§ **What the task asks**
Return every line of the data below that contains the string "place". Matching is case-sensitive.

§ **Data supplied**
- - - -

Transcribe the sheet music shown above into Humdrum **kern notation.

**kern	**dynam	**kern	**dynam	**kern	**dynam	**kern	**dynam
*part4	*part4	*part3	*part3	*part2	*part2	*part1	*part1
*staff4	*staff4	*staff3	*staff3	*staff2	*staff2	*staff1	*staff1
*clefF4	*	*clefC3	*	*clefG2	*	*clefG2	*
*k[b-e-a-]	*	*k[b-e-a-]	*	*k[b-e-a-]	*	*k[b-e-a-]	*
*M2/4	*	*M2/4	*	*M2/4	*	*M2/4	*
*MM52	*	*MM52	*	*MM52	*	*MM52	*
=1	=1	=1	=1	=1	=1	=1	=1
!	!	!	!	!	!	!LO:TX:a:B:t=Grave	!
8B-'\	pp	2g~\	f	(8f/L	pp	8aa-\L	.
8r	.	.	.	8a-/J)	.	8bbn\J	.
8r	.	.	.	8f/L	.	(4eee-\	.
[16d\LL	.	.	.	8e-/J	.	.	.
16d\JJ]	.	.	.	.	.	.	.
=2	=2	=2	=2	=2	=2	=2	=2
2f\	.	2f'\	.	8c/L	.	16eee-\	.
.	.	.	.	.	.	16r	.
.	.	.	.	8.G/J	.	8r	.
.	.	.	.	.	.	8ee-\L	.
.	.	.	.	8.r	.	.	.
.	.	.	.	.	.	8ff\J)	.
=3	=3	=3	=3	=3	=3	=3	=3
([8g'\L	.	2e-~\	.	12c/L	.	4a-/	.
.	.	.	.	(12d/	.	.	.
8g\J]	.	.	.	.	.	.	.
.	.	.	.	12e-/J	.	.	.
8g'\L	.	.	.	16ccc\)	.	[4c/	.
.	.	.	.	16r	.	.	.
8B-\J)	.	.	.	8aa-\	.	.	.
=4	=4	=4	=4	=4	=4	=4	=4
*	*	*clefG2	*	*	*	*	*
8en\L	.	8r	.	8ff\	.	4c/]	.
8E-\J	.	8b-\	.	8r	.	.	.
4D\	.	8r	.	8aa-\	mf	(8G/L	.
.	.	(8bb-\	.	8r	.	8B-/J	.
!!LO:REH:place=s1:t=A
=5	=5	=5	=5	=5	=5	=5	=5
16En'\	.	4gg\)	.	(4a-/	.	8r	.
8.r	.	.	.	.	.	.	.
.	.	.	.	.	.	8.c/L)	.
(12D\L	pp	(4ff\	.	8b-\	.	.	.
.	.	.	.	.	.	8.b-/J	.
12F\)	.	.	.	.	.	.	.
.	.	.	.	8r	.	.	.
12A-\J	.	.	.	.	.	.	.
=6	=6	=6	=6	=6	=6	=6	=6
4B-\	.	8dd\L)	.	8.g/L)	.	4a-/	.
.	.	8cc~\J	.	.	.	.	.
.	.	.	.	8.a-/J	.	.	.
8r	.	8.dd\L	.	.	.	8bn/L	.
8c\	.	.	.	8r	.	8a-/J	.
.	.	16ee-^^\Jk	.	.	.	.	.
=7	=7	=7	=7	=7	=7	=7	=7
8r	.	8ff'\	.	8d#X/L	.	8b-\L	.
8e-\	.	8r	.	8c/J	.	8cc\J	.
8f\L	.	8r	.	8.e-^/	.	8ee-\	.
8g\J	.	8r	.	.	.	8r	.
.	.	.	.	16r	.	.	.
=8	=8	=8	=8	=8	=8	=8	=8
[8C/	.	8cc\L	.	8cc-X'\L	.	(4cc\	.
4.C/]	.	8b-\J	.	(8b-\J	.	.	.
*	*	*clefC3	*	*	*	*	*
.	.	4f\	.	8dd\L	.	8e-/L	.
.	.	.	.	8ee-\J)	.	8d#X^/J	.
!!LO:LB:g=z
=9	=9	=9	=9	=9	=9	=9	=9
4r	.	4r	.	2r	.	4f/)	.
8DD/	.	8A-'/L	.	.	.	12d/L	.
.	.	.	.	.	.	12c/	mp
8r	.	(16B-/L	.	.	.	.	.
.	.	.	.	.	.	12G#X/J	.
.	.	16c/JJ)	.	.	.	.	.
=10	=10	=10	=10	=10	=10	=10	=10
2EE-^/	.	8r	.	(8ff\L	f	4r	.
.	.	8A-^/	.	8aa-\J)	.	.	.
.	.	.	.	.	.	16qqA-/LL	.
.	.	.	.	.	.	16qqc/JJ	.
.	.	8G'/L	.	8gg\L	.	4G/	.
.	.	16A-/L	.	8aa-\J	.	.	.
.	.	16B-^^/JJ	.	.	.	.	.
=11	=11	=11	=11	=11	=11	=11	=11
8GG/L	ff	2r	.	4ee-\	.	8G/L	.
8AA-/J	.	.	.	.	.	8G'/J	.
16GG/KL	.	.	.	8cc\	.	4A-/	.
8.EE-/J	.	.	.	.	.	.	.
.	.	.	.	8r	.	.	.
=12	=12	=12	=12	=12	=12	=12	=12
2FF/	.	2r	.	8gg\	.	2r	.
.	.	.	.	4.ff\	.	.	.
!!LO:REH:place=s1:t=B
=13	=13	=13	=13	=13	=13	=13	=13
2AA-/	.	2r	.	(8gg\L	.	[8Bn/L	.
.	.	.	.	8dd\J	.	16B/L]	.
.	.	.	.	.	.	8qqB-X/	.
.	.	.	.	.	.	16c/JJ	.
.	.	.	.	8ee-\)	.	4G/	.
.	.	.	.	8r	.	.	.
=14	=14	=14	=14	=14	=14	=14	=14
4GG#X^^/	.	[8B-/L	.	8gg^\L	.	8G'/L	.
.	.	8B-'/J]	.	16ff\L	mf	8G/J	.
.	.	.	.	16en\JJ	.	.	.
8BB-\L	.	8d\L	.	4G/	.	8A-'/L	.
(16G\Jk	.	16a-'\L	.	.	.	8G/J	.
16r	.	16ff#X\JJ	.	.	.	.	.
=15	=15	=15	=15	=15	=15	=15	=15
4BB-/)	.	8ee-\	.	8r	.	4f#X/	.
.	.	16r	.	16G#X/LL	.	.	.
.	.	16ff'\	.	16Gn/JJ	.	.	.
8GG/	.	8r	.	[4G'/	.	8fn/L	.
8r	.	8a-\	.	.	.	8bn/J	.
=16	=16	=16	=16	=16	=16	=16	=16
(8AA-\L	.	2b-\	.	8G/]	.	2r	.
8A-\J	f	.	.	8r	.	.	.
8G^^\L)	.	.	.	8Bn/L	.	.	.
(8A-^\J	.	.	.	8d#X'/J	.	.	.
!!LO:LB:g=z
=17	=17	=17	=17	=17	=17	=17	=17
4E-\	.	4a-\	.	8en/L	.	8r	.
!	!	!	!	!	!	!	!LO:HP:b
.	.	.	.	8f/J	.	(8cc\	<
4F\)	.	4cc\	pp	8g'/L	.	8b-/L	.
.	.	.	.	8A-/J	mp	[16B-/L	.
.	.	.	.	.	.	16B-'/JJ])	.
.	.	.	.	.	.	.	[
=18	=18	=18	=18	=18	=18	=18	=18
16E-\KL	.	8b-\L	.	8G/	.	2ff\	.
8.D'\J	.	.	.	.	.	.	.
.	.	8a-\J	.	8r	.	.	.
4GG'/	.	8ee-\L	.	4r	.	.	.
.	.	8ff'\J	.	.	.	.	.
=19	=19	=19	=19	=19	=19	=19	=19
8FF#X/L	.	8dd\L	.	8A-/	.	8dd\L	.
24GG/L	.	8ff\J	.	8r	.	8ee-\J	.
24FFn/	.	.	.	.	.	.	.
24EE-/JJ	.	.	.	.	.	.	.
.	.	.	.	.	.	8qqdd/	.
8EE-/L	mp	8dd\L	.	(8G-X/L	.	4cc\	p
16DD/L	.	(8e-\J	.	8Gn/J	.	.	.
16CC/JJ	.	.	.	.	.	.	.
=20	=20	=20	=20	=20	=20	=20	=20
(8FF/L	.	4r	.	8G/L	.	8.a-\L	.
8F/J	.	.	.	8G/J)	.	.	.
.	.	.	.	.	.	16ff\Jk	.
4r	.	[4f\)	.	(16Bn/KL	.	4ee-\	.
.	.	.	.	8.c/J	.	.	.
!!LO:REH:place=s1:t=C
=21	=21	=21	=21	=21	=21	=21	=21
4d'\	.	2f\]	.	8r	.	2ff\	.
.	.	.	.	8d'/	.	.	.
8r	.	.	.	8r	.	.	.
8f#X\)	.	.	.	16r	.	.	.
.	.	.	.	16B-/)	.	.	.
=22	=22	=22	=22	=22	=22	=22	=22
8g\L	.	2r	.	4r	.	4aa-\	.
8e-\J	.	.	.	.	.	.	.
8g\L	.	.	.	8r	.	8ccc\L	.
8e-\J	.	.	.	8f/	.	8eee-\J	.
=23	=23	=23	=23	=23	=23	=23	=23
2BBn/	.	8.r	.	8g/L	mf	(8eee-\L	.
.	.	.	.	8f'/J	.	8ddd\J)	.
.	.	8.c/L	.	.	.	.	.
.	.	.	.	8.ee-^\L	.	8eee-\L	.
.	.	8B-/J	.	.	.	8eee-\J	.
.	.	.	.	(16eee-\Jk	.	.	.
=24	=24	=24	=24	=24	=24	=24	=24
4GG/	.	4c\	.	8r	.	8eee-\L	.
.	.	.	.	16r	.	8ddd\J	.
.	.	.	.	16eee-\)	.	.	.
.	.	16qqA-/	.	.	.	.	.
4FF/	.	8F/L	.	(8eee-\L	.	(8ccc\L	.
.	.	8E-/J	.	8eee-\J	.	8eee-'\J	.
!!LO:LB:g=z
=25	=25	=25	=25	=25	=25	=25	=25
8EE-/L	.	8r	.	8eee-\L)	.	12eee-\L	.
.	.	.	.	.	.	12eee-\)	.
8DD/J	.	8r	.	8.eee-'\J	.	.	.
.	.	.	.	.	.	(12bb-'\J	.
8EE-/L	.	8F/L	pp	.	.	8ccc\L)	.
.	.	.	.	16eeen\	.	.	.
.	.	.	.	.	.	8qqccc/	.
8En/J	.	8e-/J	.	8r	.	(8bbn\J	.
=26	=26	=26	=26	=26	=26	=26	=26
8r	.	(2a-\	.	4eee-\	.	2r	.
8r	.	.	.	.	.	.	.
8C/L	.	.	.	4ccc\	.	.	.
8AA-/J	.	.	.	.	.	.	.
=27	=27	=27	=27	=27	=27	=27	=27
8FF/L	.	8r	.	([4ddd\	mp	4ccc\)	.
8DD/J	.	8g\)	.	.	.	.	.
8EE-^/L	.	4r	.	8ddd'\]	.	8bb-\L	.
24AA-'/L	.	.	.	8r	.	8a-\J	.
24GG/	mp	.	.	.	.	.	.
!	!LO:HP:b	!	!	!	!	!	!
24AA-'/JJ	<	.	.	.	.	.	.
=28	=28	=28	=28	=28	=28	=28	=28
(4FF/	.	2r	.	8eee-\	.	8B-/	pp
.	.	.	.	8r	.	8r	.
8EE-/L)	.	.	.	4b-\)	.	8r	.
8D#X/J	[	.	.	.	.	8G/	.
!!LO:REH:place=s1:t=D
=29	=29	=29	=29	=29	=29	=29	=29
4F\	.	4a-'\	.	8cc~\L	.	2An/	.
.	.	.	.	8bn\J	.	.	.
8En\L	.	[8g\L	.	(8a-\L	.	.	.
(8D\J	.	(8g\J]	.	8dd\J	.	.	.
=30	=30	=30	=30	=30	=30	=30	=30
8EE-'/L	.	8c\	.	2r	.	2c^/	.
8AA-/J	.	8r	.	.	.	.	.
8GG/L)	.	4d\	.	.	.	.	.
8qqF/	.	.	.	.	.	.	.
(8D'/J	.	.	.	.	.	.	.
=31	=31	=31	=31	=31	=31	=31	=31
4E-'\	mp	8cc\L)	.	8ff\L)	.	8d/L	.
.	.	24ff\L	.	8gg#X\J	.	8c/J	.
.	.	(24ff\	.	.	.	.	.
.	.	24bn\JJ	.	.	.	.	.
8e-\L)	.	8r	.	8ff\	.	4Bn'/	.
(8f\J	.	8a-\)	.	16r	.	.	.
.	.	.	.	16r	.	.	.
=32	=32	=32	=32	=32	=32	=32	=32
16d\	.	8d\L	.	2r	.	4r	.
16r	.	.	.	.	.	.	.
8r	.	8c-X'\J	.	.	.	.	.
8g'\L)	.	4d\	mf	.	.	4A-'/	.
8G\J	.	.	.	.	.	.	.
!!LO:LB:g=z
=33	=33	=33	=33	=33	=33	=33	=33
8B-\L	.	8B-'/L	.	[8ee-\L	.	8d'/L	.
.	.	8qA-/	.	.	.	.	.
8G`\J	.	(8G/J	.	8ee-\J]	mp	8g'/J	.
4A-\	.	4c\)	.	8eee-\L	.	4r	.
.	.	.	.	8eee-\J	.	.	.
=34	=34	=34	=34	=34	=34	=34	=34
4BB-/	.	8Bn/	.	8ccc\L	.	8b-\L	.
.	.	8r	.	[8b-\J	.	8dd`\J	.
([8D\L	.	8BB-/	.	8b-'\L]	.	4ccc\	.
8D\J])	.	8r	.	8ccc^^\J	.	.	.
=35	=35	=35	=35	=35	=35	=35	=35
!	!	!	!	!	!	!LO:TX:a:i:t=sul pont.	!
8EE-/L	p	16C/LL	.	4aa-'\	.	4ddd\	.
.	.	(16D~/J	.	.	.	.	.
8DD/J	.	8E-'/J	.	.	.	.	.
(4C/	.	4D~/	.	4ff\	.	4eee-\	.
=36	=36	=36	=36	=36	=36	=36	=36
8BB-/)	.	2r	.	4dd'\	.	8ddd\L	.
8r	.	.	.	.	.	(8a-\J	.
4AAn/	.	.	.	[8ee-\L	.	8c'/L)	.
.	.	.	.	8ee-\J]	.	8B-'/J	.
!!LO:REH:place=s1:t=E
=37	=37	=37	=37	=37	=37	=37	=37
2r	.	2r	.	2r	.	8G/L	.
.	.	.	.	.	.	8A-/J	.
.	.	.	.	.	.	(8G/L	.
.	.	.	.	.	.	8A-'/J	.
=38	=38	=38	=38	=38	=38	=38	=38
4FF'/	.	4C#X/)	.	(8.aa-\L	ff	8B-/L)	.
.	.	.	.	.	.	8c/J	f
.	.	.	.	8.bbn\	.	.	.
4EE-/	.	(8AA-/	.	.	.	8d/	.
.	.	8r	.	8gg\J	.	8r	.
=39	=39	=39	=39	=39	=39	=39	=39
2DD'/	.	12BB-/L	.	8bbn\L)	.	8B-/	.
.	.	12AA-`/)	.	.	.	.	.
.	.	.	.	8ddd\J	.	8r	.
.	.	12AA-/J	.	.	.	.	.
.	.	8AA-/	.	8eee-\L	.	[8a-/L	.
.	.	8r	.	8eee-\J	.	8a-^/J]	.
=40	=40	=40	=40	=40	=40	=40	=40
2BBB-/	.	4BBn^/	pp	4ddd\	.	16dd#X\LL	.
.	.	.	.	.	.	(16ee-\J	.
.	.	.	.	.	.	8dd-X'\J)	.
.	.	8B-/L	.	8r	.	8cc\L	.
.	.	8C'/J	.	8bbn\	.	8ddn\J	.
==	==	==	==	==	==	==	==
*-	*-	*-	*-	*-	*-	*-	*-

- - - -

§ **Written solution**
!!LO:REH:place=s1:t=A
!!LO:REH:place=s1:t=B
!!LO:REH:place=s1:t=C
!!LO:REH:place=s1:t=D
!!LO:REH:place=s1:t=E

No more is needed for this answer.